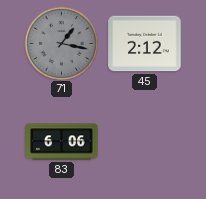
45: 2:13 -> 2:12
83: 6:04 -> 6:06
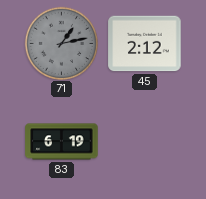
71: 1:17 -> 1:13
83: 6:06 -> 6:19
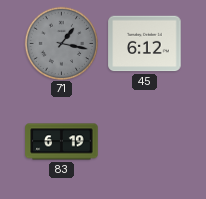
71: 1:13 -> 1:17
45: 2:12 -> 6:12
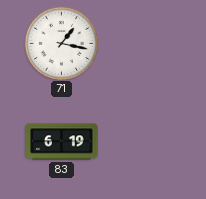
71 dial: grey -> white
45: 6:12 -> none
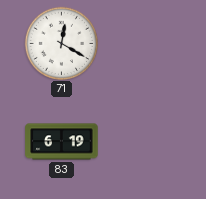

◆ **Task brief**:
Format the material above as a Markdown table with the columns Row and Change, numbering each line in order. Leave out the bracketed picture lines and any blank lines.

◆ **Output of the exercise**:
| Row | Change |
|---|---|
| 1 | 45: 2:13 -> 2:12 |
| 2 | 83: 6:04 -> 6:06 |
| 3 | 71: 1:17 -> 1:13 |
| 4 | 83: 6:06 -> 6:19 |
| 5 | 71: 1:13 -> 1:17 |
| 6 | 45: 2:12 -> 6:12 |
| 7 | 71 dial: grey -> white |
| 8 | 45: 6:12 -> none |